- [Given information]:
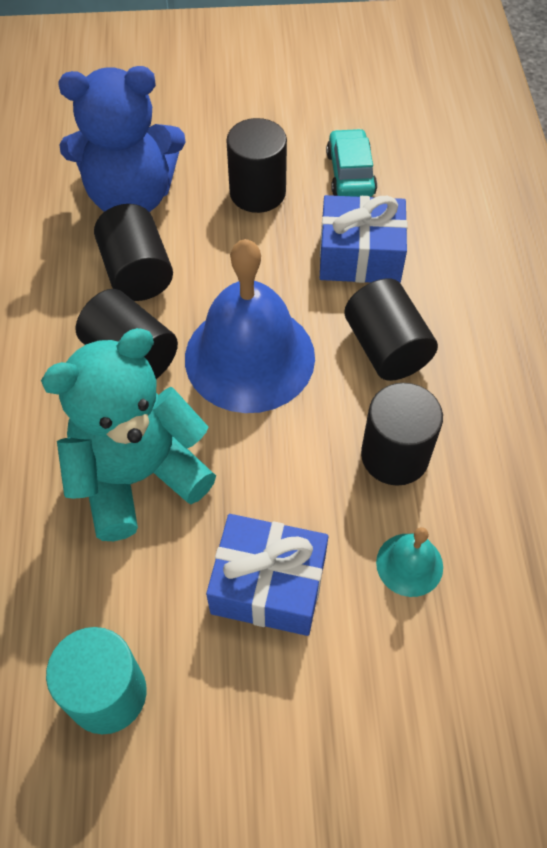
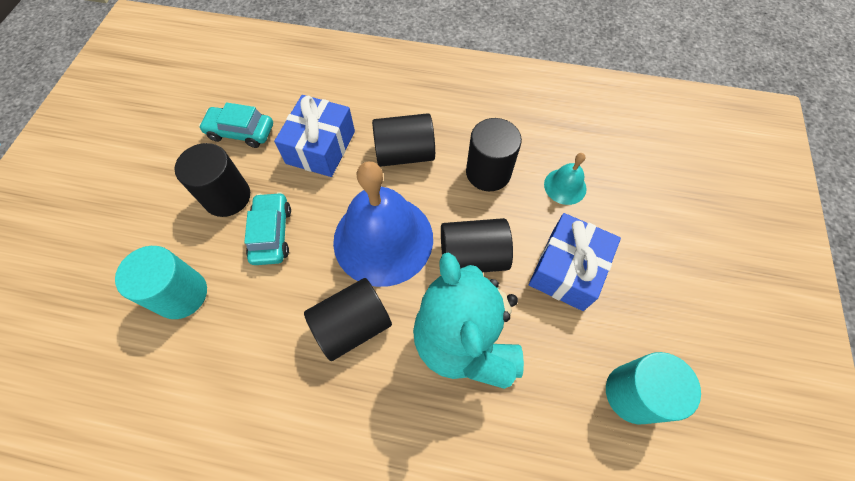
camera: 75 degrees left, 5 degrees up
blue teddy bear [59,66,186,212] -> turquoise cylinder [115,246,207,319]
black cylinder [94,204,173,301] -> black cylinder moved to [441,218,513,272]
none -> turquoise car [244,192,291,265]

- [Work instructions]: Each line of the data must be transcribed exactly; pictures are not carried over.

- [Answer to this problem]:
camera: 75 degrees left, 5 degrees up
blue teddy bear [59,66,186,212] -> turquoise cylinder [115,246,207,319]
black cylinder [94,204,173,301] -> black cylinder moved to [441,218,513,272]
none -> turquoise car [244,192,291,265]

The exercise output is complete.